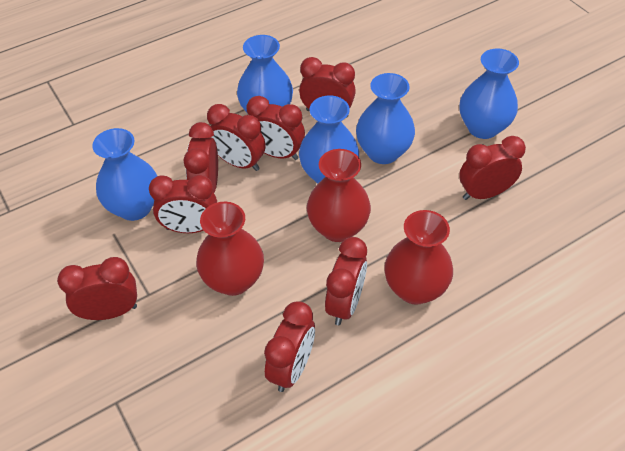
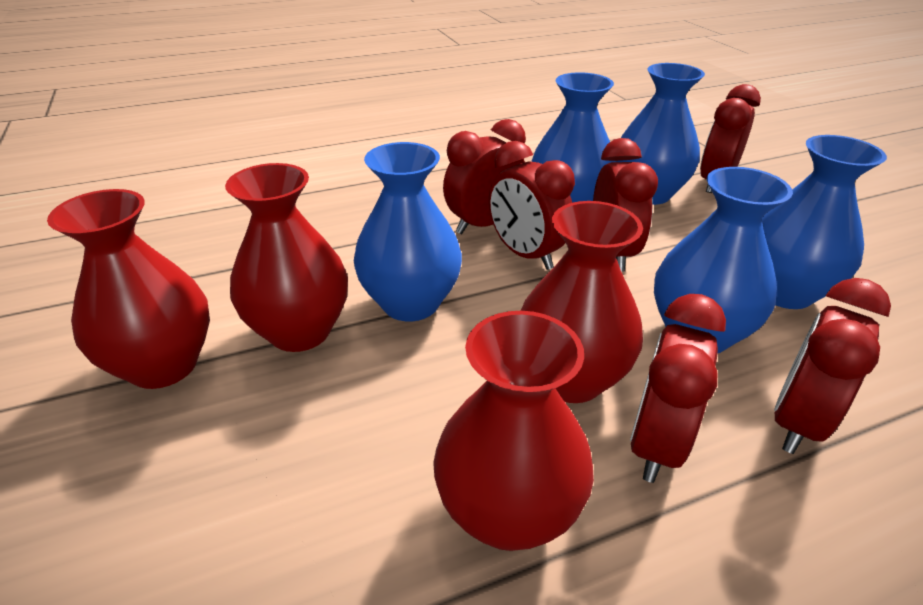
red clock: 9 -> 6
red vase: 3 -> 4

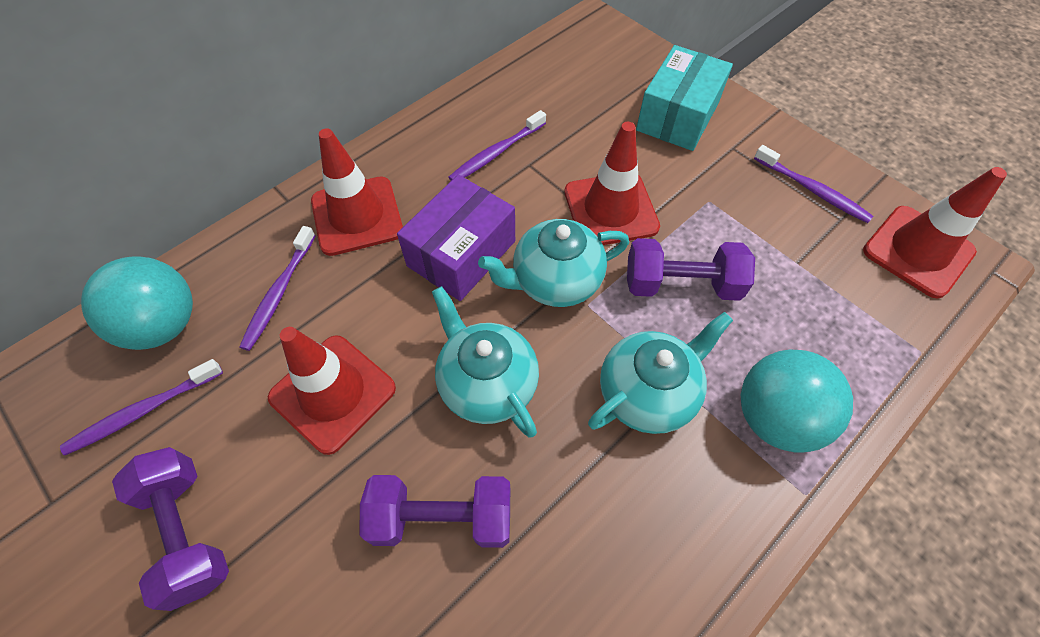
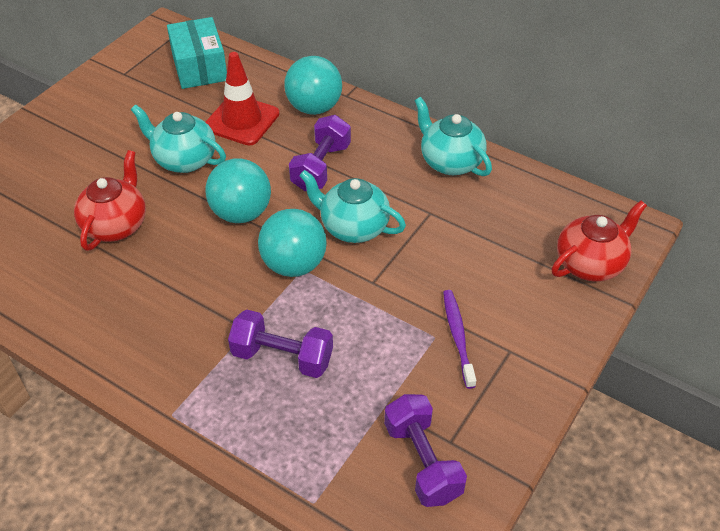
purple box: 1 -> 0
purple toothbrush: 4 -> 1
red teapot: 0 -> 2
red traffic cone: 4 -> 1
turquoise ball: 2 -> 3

▶ About this task:
If the data includes images, skip them and copy every line exactly.

▶ Output:
red clock: 9 -> 6
red vase: 3 -> 4

purple box: 1 -> 0
purple toothbrush: 4 -> 1
red teapot: 0 -> 2
red traffic cone: 4 -> 1
turquoise ball: 2 -> 3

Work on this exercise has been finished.